■ **WHAT TO WORK ON**
How many lines of the listing below contain the string "compared" with matching capitalization? Reply with the number alone.

■ **RECORDS FOR PROCESSING**

— begin —

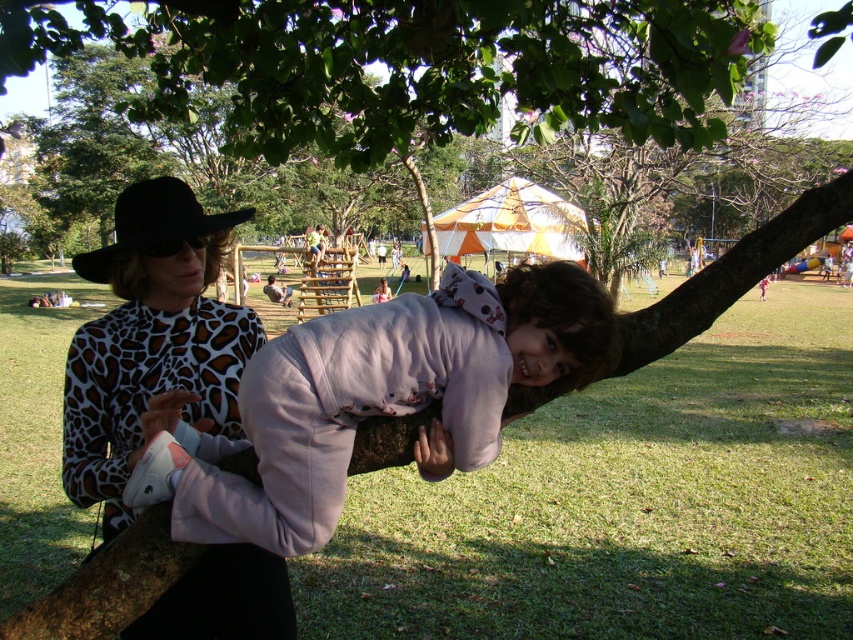
Looking at this image, can you confirm if printed fabric sweater at center is wider than brown rough tree branch at center?

Indeed, printed fabric sweater at center has a greater width compared to brown rough tree branch at center.

Can you confirm if printed fabric sweater at center is thinner than brown rough tree branch at center?

In fact, printed fabric sweater at center might be wider than brown rough tree branch at center.

This screenshot has width=853, height=640. I want to click on printed fabric sweater at center, so click(151, 340).

Where is `printed fabric sweater at center`? This screenshot has width=853, height=640. printed fabric sweater at center is located at coordinates (151, 340).

Can you confirm if pale pink fleece at center is positioned to the right of brown rough tree branch at center?

In fact, pale pink fleece at center is to the left of brown rough tree branch at center.

Measure the distance from pale pink fleece at center to brown rough tree branch at center.

pale pink fleece at center is 27.62 inches from brown rough tree branch at center.

Is point (364, 372) positioned after point (642, 355)?

No, it is not.

This screenshot has height=640, width=853. Identify the location of pale pink fleece at center. (372, 400).

Does pale pink fleece at center have a lesser height compared to printed fabric sweater at center?

Yes.

Who is more distant from viewer, (318, 486) or (204, 573)?

The point (204, 573) is behind.

Locate an element on the screen. Image resolution: width=853 pixels, height=640 pixels. pale pink fleece at center is located at coordinates (372, 400).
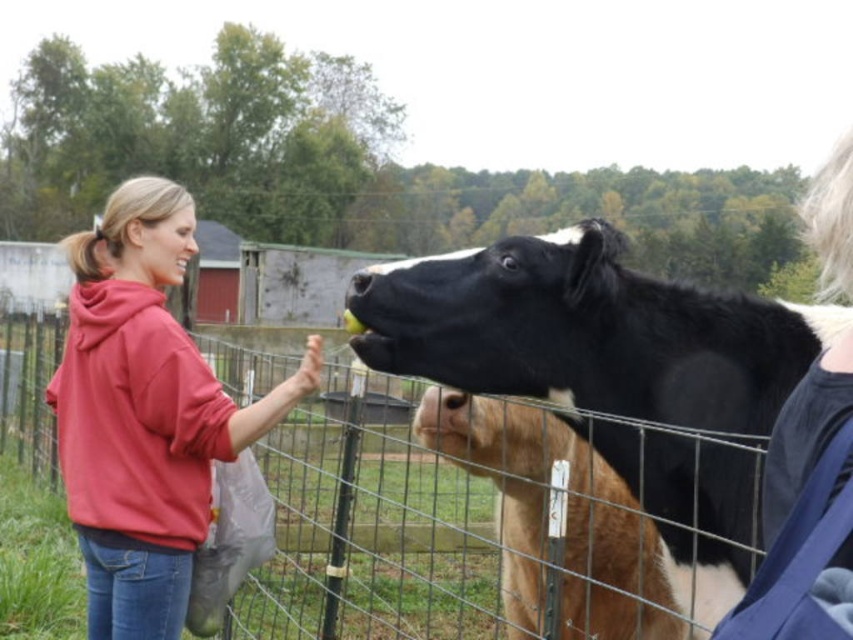
Which is more to the left, black glossy cow at upper center or matte red hoodie at center left?

matte red hoodie at center left is more to the left.

Can you confirm if black glossy cow at upper center is positioned above matte red hoodie at center left?

Correct, black glossy cow at upper center is located above matte red hoodie at center left.

Does point (834, 320) come in front of point (165, 346)?

Yes.

Identify the location of black glossy cow at upper center. The image size is (853, 640). (613, 376).

How far apart are black glossy cow at upper center and brown furry calf at center?

A distance of 10.15 inches exists between black glossy cow at upper center and brown furry calf at center.

Between black glossy cow at upper center and brown furry calf at center, which one has less height?

brown furry calf at center is shorter.

Locate an element on the screen. This screenshot has height=640, width=853. black glossy cow at upper center is located at coordinates (613, 376).

Image resolution: width=853 pixels, height=640 pixels. I want to click on black glossy cow at upper center, so click(613, 376).

Is matte red hoodie at center left to the left of brown furry calf at center from the viewer's perspective?

Correct, you'll find matte red hoodie at center left to the left of brown furry calf at center.

Can you confirm if matte red hoodie at center left is positioned below brown furry calf at center?

Incorrect, matte red hoodie at center left is not positioned below brown furry calf at center.

Is point (79, 275) behind point (598, 586)?

No, it is in front of (598, 586).

You are a GUI agent. You are given a task and a screenshot of the screen. Output one action in this format:
    pyautogui.click(x=<x>, y=<y>)
    Task: Click on the matte red hoodie at center left
    
    Given the screenshot: What is the action you would take?
    pyautogui.click(x=144, y=413)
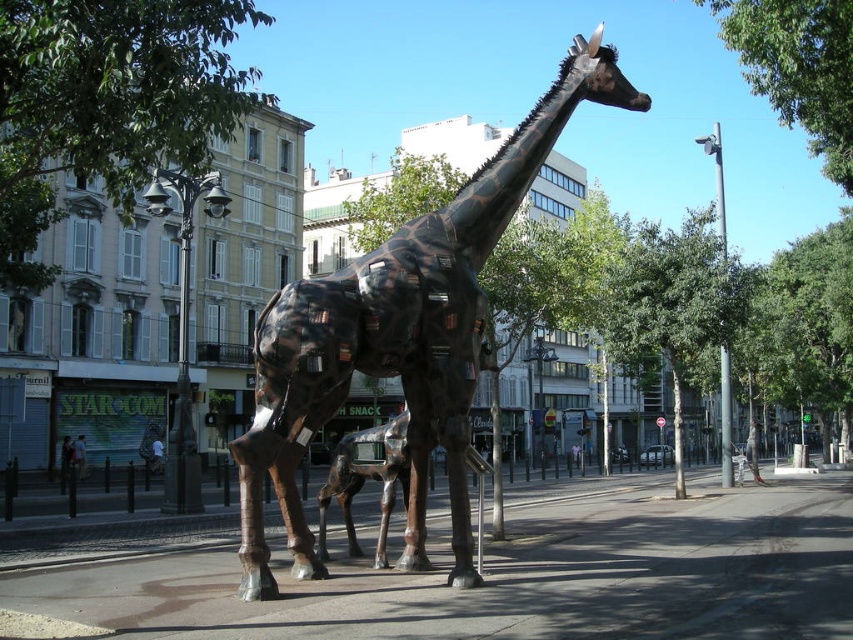
Who is taller, green leafy tree at center or green leafy tree at upper center?

Standing taller between the two is green leafy tree at upper center.

This screenshot has height=640, width=853. Identify the location of green leafy tree at center. (671, 307).

Identify the location of green leafy tree at center. This screenshot has height=640, width=853. (671, 307).

Is concrete pavement at center above bronze textured giraffe at center?

Actually, concrete pavement at center is below bronze textured giraffe at center.

Which is below, concrete pavement at center or bronze textured giraffe at center?

concrete pavement at center is lower down.

Does point (209, 595) come farther from viewer compared to point (277, 480)?

No.

Locate an element on the screen. Image resolution: width=853 pixels, height=640 pixels. concrete pavement at center is located at coordinates (520, 577).

Which is below, bronze textured giraffe at center or green leafy tree at center?

bronze textured giraffe at center is below.

Who is more forward, (457, 547) or (701, 262)?

Point (457, 547) is more forward.

I want to click on bronze textured giraffe at center, so click(399, 337).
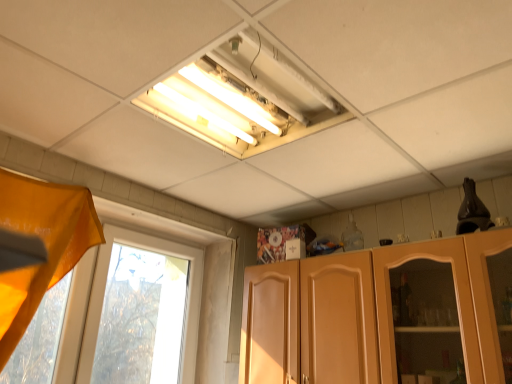
Measure the distance between point (x=440, y=258) and camera.

1.70 meters.

From the picture: What is the approximate height of matte wood cabinet at lower right?

matte wood cabinet at lower right is 62.16 centimeters tall.

Find the location of a particular element. The width and height of the screenshot is (512, 384). orange fabric curtain at left is located at coordinates (45, 246).

Can matte wood cabinet at lower right be found inside transparent glass window at left?

No, matte wood cabinet at lower right is not surrounded by transparent glass window at left.

What's the angular difference between transparent glass window at left and matte wood cabinet at lower right's facing directions?

92.3 degrees.

Would you say transparent glass window at left is a long distance from matte wood cabinet at lower right?

Actually, transparent glass window at left and matte wood cabinet at lower right are a little close together.

Locate an element on the screen. This screenshot has height=384, width=512. cabinetry below the transparent glass window at left (from a real-world perspective) is located at coordinates (382, 314).

Based on the photo, which object is closer to the camera, transparent glass window at left or orange fabric curtain at left?

orange fabric curtain at left.

Which object is wider, transparent glass window at left or orange fabric curtain at left?

orange fabric curtain at left.

In the image, is transparent glass window at left on the left side or the right side of orange fabric curtain at left?

transparent glass window at left is positioned on orange fabric curtain at left's right side.

Are matte wood cabinet at lower right and orange fabric curtain at left beside each other?

matte wood cabinet at lower right and orange fabric curtain at left are not in contact.

Is matte wood cabinet at lower right at the left side of orange fabric curtain at left?

No, matte wood cabinet at lower right is not to the left of orange fabric curtain at left.

From a real-world perspective, is matte wood cabinet at lower right on orange fabric curtain at left?

No, from a real-world perspective, matte wood cabinet at lower right is not above orange fabric curtain at left.

Between orange fabric curtain at left and matte wood cabinet at lower right, which one has larger width?

orange fabric curtain at left is wider.

From a real-world perspective, is orange fabric curtain at left physically below matte wood cabinet at lower right?

No, from a real-world perspective, orange fabric curtain at left is not below matte wood cabinet at lower right.

Between orange fabric curtain at left and matte wood cabinet at lower right, which one appears on the left side from the viewer's perspective?

orange fabric curtain at left is more to the left.

Can you confirm if orange fabric curtain at left is smaller than matte wood cabinet at lower right?

Correct, orange fabric curtain at left occupies less space than matte wood cabinet at lower right.

Does orange fabric curtain at left appear on the right side of transparent glass window at left?

No, orange fabric curtain at left is not to the right of transparent glass window at left.

Is orange fabric curtain at left positioned behind transparent glass window at left?

That is False.

From the picture: In terms of size, does orange fabric curtain at left appear bigger or smaller than transparent glass window at left?

Clearly, orange fabric curtain at left is larger in size than transparent glass window at left.

Is the depth of matte wood cabinet at lower right greater than that of transparent glass window at left?

No, it is in front of transparent glass window at left.

Is matte wood cabinet at lower right taller than transparent glass window at left?

No, matte wood cabinet at lower right is not taller than transparent glass window at left.

From the image's perspective, who appears lower, matte wood cabinet at lower right or transparent glass window at left?

matte wood cabinet at lower right.

The height and width of the screenshot is (384, 512). Identify the location of window positioned vertically above the matte wood cabinet at lower right (from a real-world perspective). (191, 277).

In the image, there is a orange fabric curtain at left. Identify the location of window below it (from the image's perspective). (191, 277).

Based on their spatial positions, is transparent glass window at left or matte wood cabinet at lower right closer to orange fabric curtain at left?

The object closer to orange fabric curtain at left is transparent glass window at left.

When comparing their distances from transparent glass window at left, does orange fabric curtain at left or matte wood cabinet at lower right seem closer?

orange fabric curtain at left.

Estimate the real-world distances between objects in this image. Which object is closer to matte wood cabinet at lower right, orange fabric curtain at left or transparent glass window at left?

Based on the image, transparent glass window at left appears to be nearer to matte wood cabinet at lower right.

Estimate the real-world distances between objects in this image. Which object is closer to transparent glass window at left, matte wood cabinet at lower right or orange fabric curtain at left?

orange fabric curtain at left is closer to transparent glass window at left.

Considering their positions, is matte wood cabinet at lower right positioned closer to orange fabric curtain at left than transparent glass window at left?

Based on the image, transparent glass window at left appears to be nearer to orange fabric curtain at left.

When comparing their distances from matte wood cabinet at lower right, does transparent glass window at left or orange fabric curtain at left seem closer?

transparent glass window at left is closer to matte wood cabinet at lower right.

Find the location of a particular element. The width and height of the screenshot is (512, 384). window located between orange fabric curtain at left and matte wood cabinet at lower right in the left-right direction is located at coordinates (191, 277).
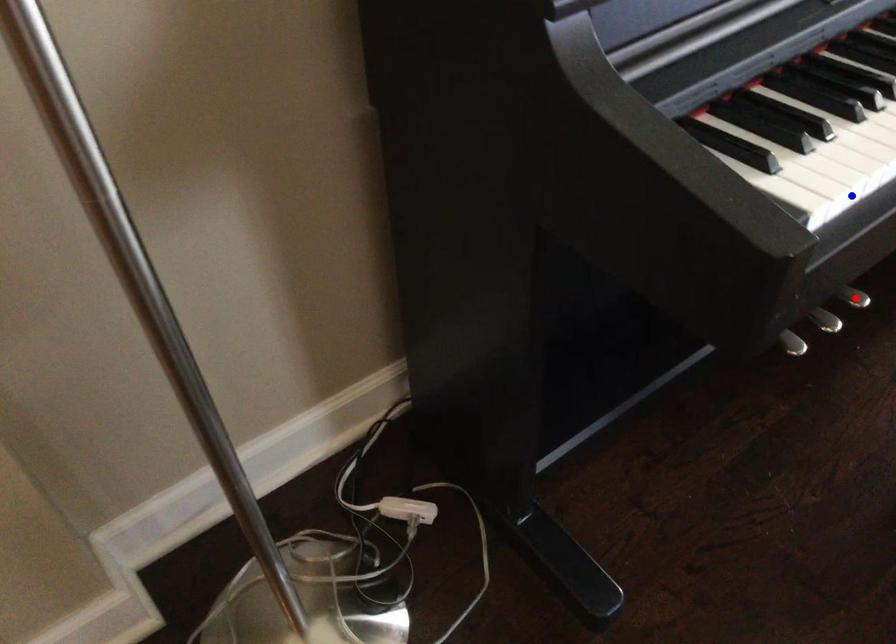
Question: In the image, two points are highlighted. Which point is nearer to the camera? Reply with the corresponding letter.

Choices:
 (A) blue point
 (B) red point

Answer: (A)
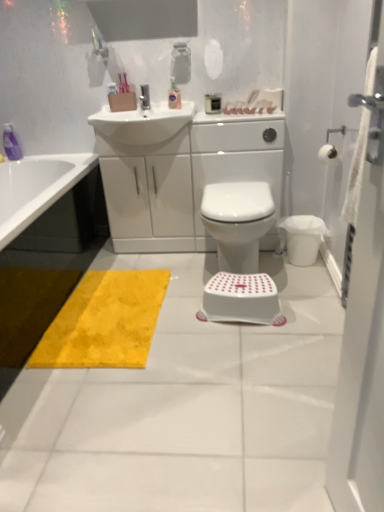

— end —

■ **SOLUTION TO THE EXERCISE**
3